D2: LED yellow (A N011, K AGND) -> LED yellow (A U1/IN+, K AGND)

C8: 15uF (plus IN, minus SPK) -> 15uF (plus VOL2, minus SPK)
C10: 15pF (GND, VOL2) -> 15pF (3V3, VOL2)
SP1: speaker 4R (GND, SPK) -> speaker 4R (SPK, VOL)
——————————
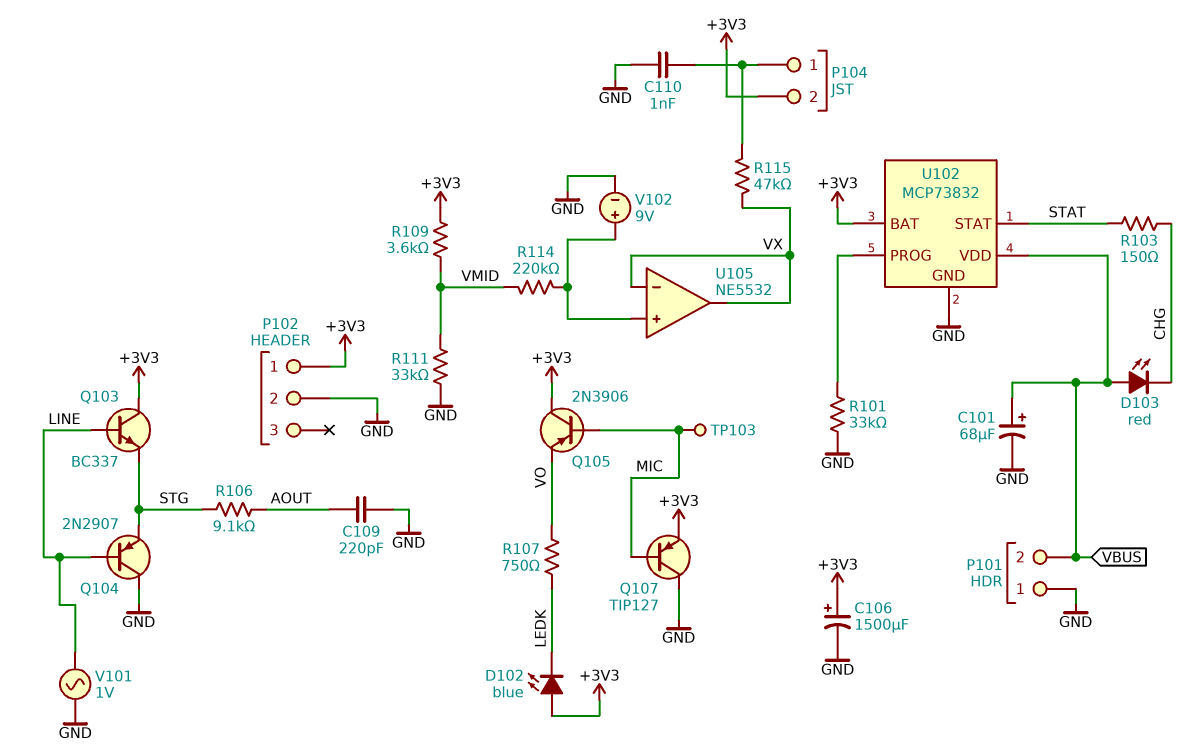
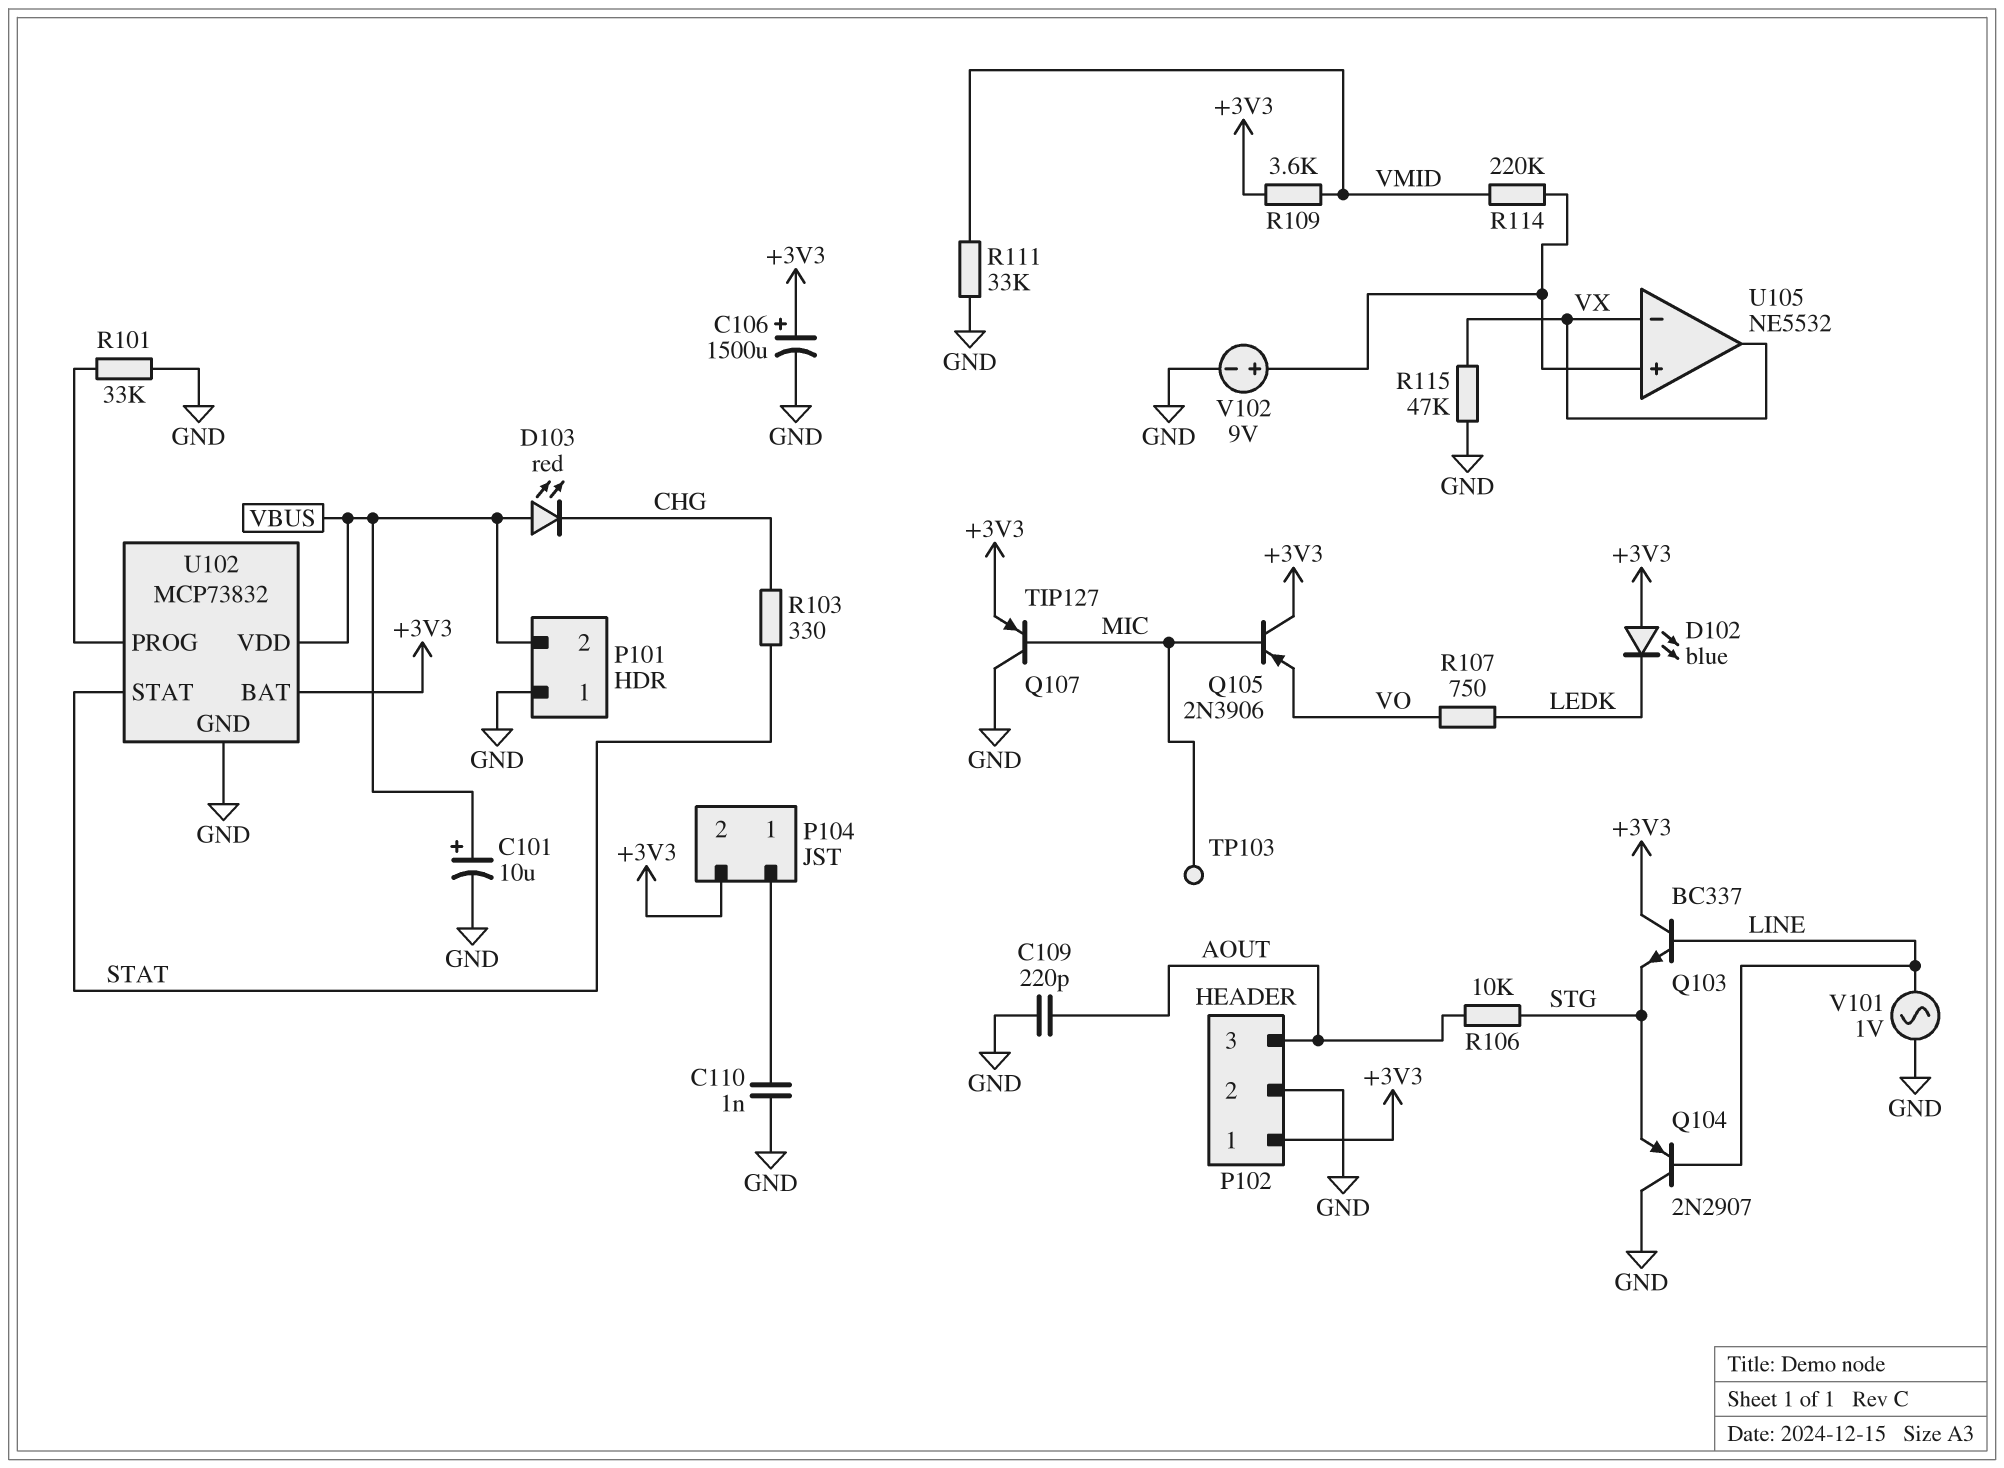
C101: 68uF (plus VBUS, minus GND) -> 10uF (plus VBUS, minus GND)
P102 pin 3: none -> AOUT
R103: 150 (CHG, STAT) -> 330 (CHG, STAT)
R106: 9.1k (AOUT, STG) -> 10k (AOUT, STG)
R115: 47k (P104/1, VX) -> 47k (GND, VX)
——————————
* _WORK TO COMPLETE_: Which lines in the listing above include the string "plus"? Copy each of them.

* _SOLUTION TO THE EXERCISE_:
C8: 15uF (plus IN, minus SPK) -> 15uF (plus VOL2, minus SPK)
C101: 68uF (plus VBUS, minus GND) -> 10uF (plus VBUS, minus GND)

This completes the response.